_Data records:_
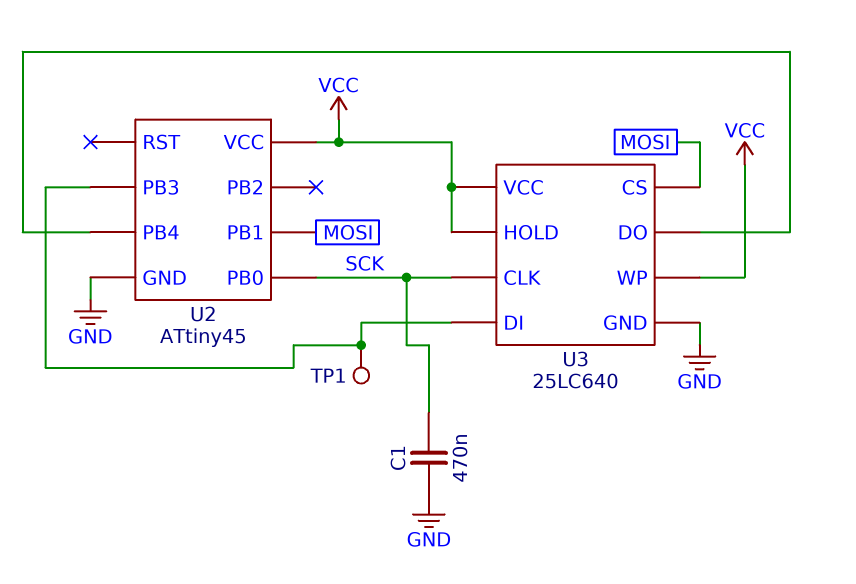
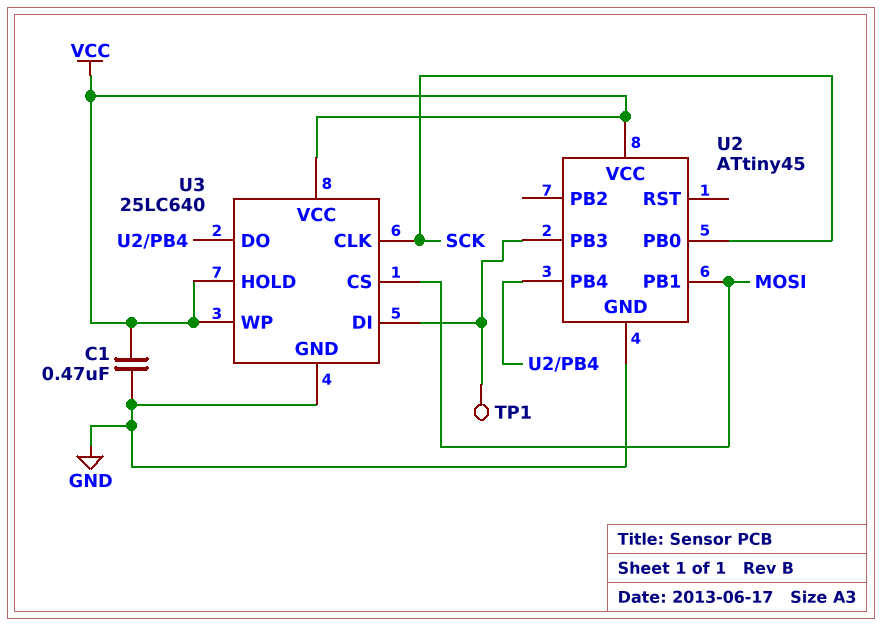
C1: 470nF (GND, SCK) -> 470nF (GND, VCC)

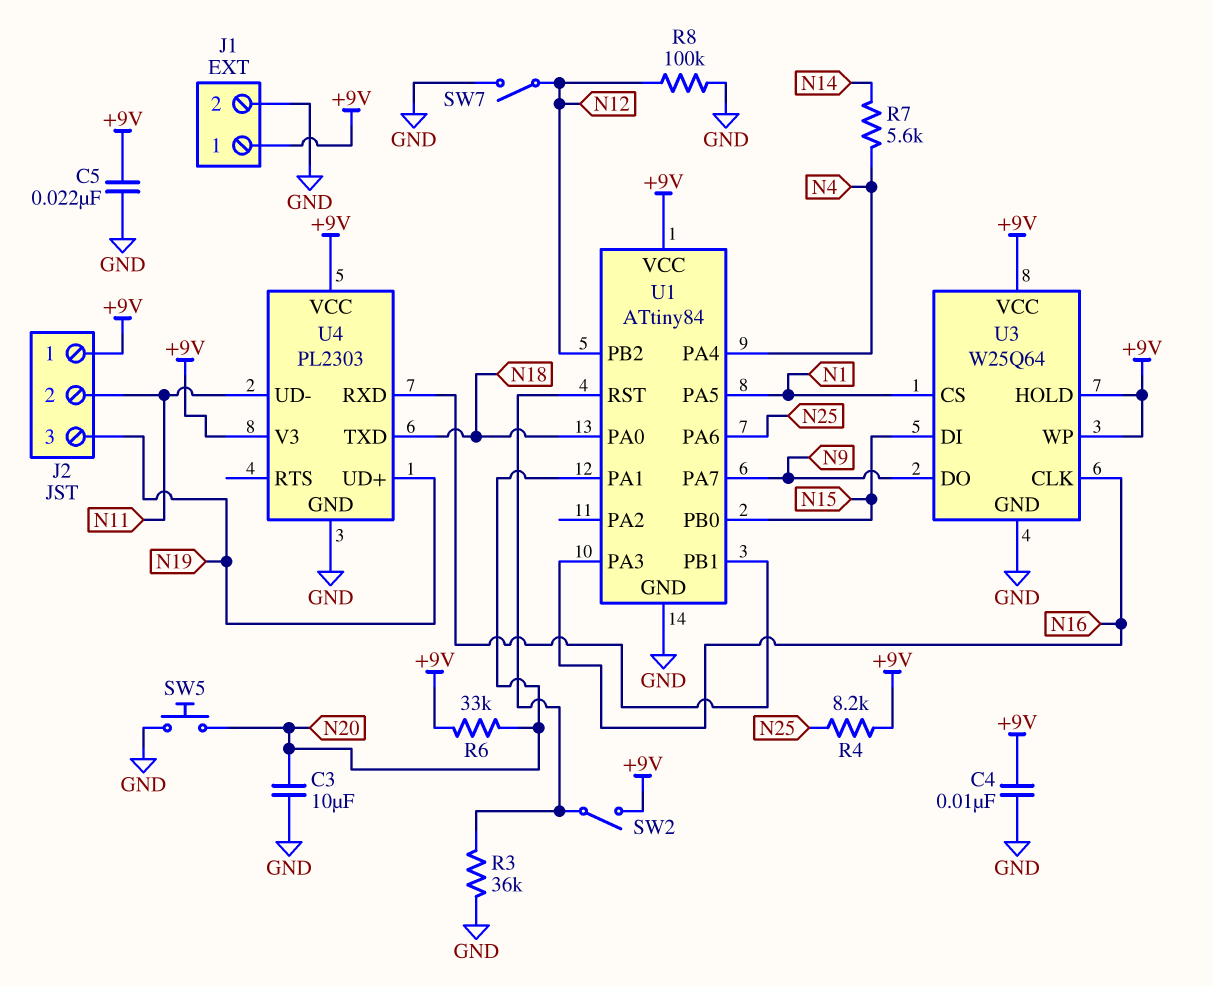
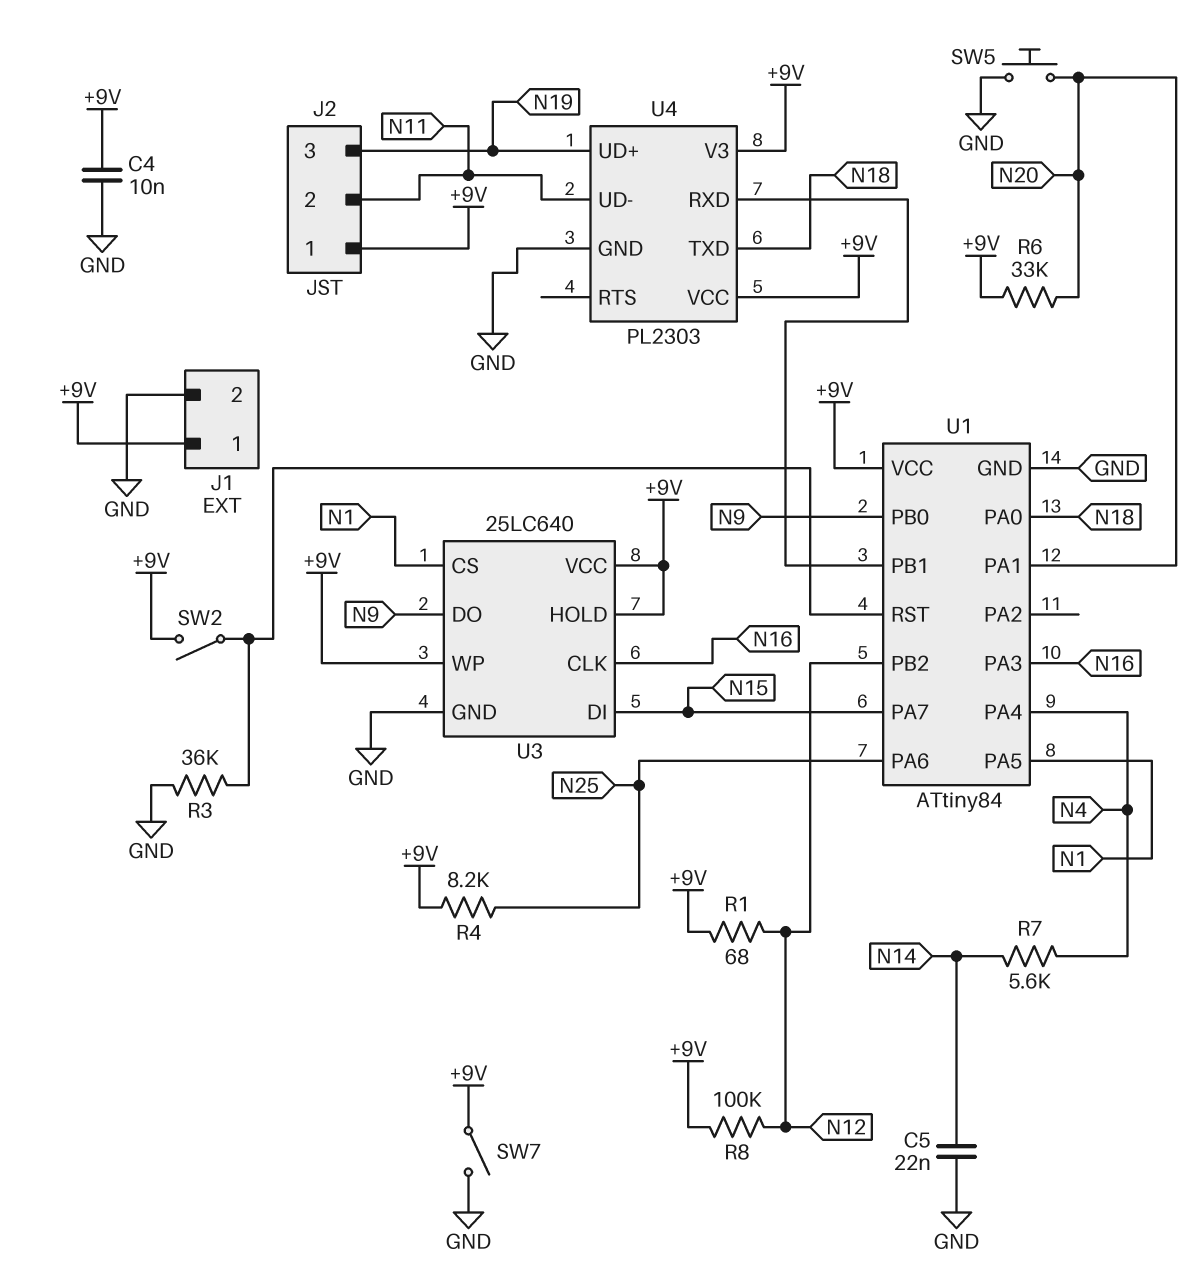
C3: 10uF (GND, N20) -> none
C5: 22nF (+9V, GND) -> 22nF (GND, N14)
R1: none -> 68 (+9V, N12)
R8: 100k (GND, N12) -> 100k (+9V, N12)
SW7: switch (GND, N12) -> switch (+9V, GND)
U1 pin PA7: N9 -> N15
U1 pin PB0: N15 -> N9
U3: W25Q64 -> 25LC640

_Exercise aim:_ Write out the listing above exactly, images omitted.

_The answer:_
C1: 470nF (GND, SCK) -> 470nF (GND, VCC)

C3: 10uF (GND, N20) -> none
C5: 22nF (+9V, GND) -> 22nF (GND, N14)
R1: none -> 68 (+9V, N12)
R8: 100k (GND, N12) -> 100k (+9V, N12)
SW7: switch (GND, N12) -> switch (+9V, GND)
U1 pin PA7: N9 -> N15
U1 pin PB0: N15 -> N9
U3: W25Q64 -> 25LC640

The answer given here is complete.